Exercise aim:
Would you return each record that follows word for word, without its pictures?

Input data Start Marker

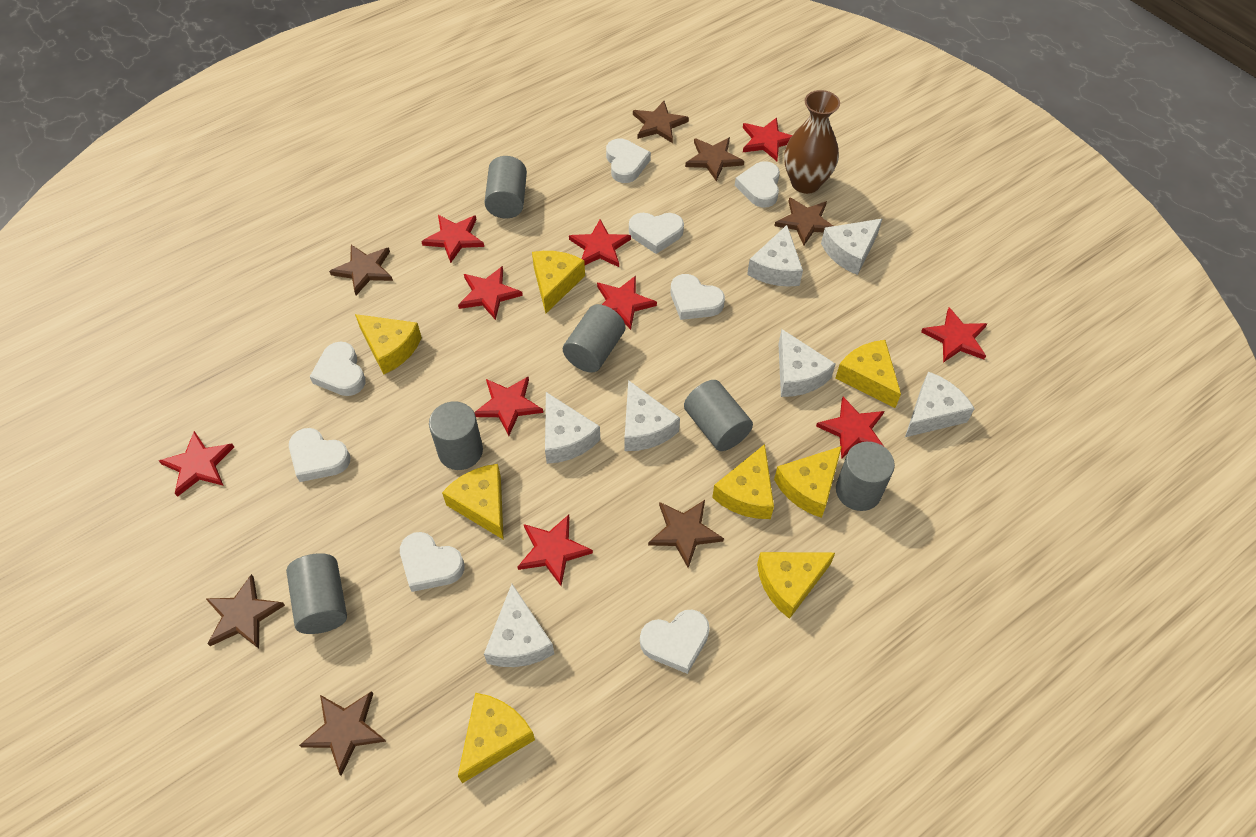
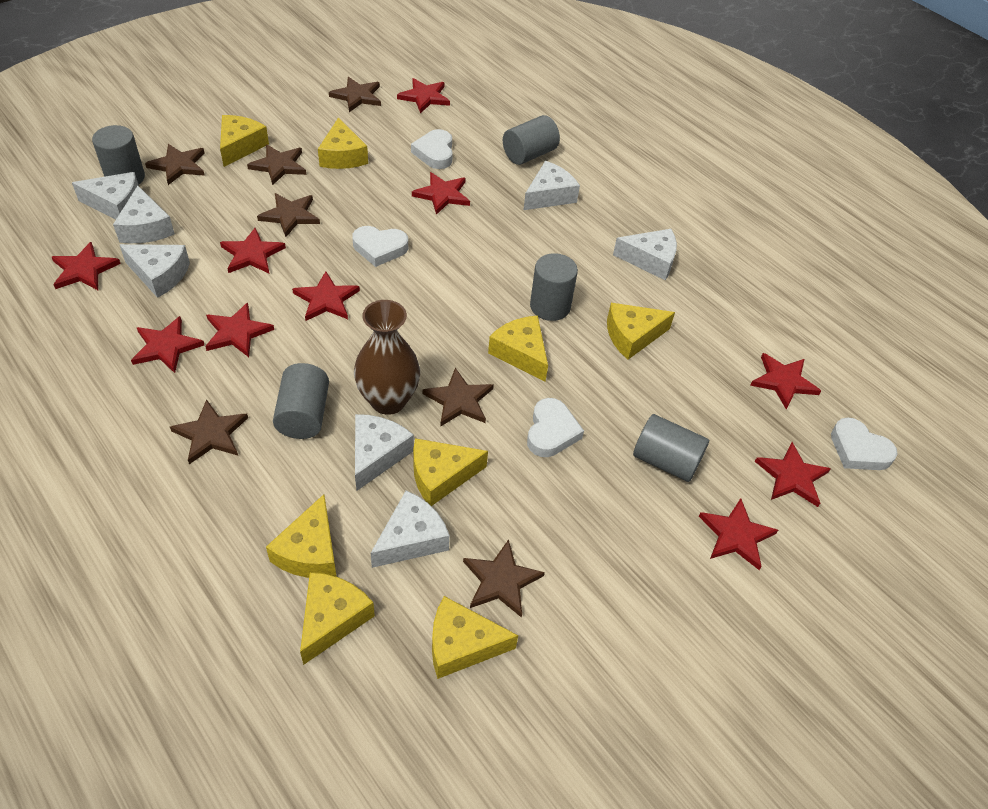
grey cylinder: 6 -> 5
white heart: 8 -> 4

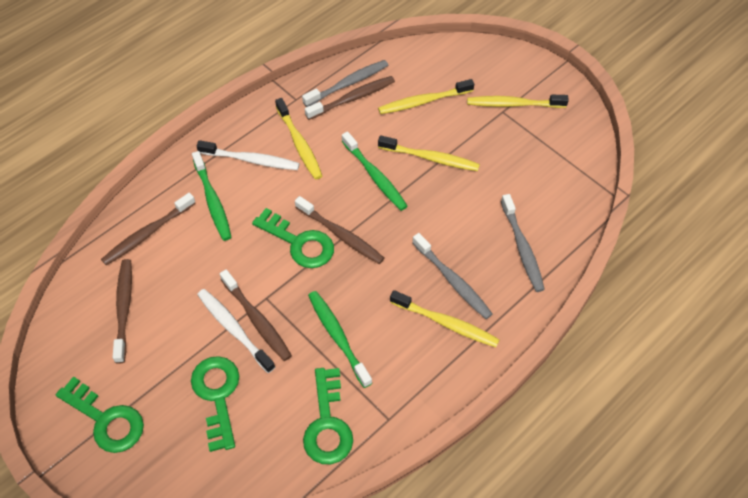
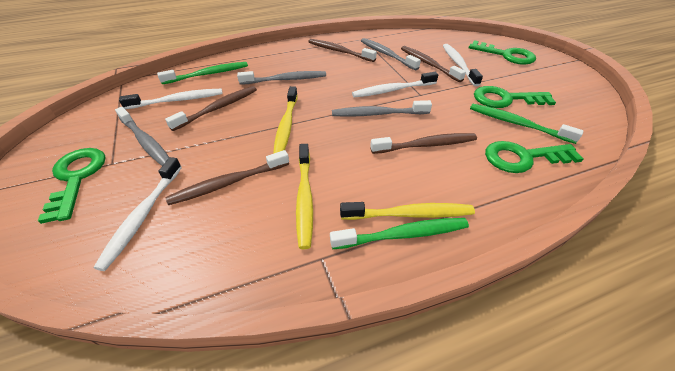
grey toothbrush: 3 -> 4
white toothbrush: 2 -> 4
yellow toothbrush: 5 -> 3

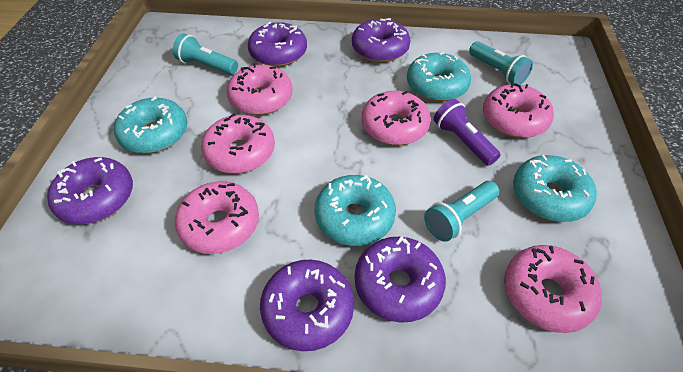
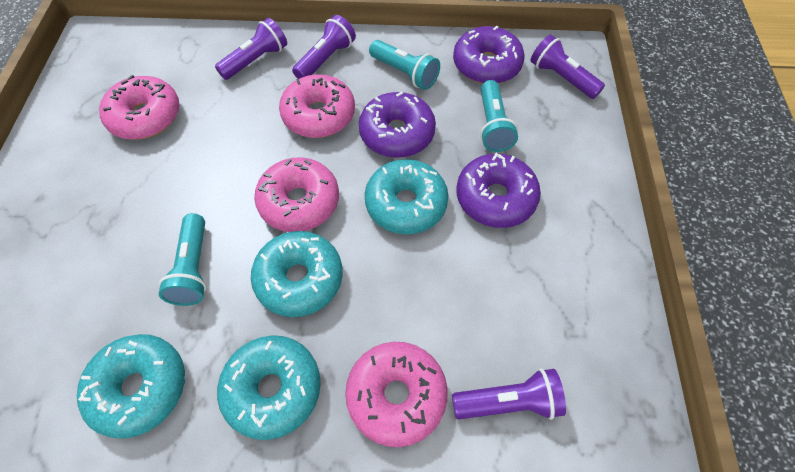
pink donut: 6 -> 4
purple donut: 5 -> 3
purple flashlight: 1 -> 4

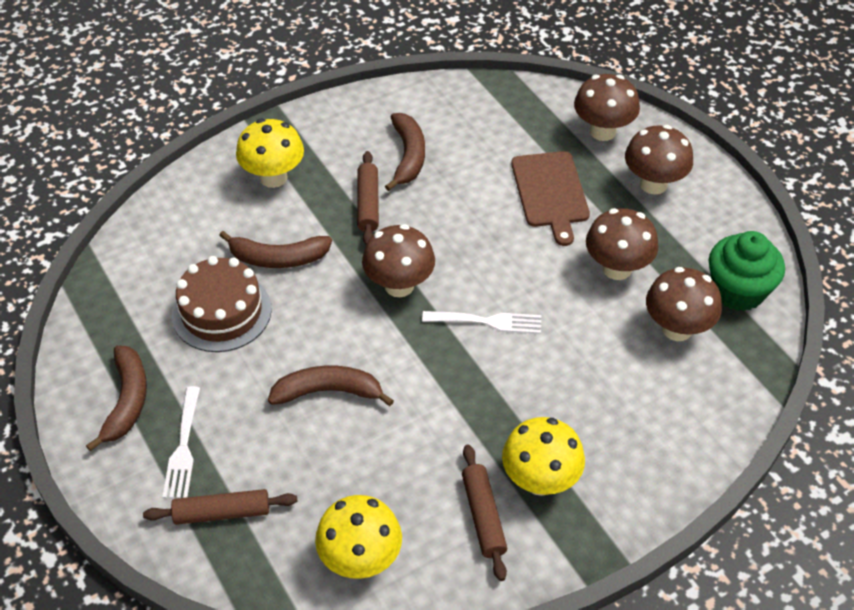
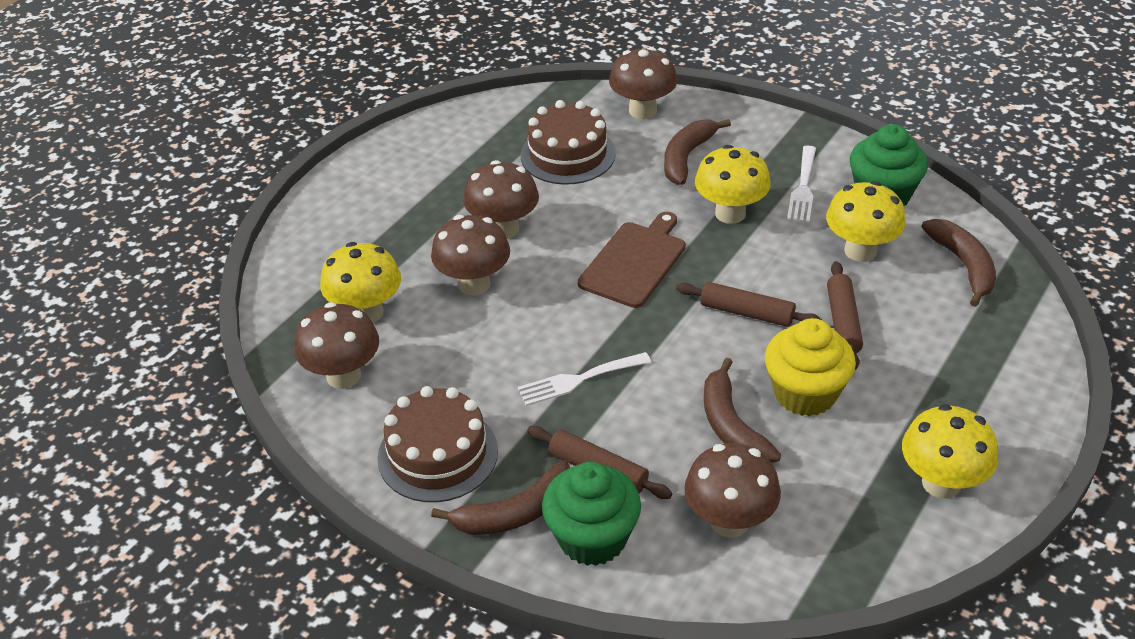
brown cake: 1 -> 2
green cupcake: 1 -> 2
yellow cupcake: 0 -> 1
yellow mushroom: 3 -> 4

Input data End Marker

Problem solution:
grey cylinder: 6 -> 5
white heart: 8 -> 4

grey toothbrush: 3 -> 4
white toothbrush: 2 -> 4
yellow toothbrush: 5 -> 3

pink donut: 6 -> 4
purple donut: 5 -> 3
purple flashlight: 1 -> 4

brown cake: 1 -> 2
green cupcake: 1 -> 2
yellow cupcake: 0 -> 1
yellow mushroom: 3 -> 4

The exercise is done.